Directions for this task — In the records that come next, find every line with "none". Return those lines.

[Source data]
● ● ● ● ●

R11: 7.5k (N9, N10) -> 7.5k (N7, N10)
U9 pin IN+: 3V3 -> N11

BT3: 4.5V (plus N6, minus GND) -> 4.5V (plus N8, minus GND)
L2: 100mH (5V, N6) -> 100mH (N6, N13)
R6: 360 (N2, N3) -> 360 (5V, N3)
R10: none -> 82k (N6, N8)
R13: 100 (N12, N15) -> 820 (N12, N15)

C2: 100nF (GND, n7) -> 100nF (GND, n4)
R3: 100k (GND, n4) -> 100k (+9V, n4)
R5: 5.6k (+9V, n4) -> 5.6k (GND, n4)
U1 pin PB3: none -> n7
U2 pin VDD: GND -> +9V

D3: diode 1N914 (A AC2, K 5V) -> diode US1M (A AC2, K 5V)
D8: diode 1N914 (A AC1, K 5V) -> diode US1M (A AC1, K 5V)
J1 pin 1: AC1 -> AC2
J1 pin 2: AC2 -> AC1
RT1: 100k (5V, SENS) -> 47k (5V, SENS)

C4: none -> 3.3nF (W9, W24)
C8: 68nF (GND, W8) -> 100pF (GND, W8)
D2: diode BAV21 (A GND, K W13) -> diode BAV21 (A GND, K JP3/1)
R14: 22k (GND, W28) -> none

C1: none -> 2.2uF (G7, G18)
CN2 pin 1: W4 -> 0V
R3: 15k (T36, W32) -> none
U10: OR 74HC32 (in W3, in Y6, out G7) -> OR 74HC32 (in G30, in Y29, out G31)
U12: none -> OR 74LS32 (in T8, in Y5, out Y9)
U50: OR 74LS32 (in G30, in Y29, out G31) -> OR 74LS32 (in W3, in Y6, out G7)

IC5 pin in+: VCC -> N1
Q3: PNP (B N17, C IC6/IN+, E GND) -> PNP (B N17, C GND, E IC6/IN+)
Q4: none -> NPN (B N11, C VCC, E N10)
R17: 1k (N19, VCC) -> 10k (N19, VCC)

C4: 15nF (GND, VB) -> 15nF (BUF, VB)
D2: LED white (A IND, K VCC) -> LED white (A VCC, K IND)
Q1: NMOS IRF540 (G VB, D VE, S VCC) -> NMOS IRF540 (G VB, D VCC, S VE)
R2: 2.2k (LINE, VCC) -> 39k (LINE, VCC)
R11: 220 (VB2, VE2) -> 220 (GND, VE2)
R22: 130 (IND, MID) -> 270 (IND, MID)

● ● ● ● ●

Answer section —
R10: none -> 82k (N6, N8)
U1 pin PB3: none -> n7
C4: none -> 3.3nF (W9, W24)
R14: 22k (GND, W28) -> none
C1: none -> 2.2uF (G7, G18)
R3: 15k (T36, W32) -> none
U12: none -> OR 74LS32 (in T8, in Y5, out Y9)
Q4: none -> NPN (B N11, C VCC, E N10)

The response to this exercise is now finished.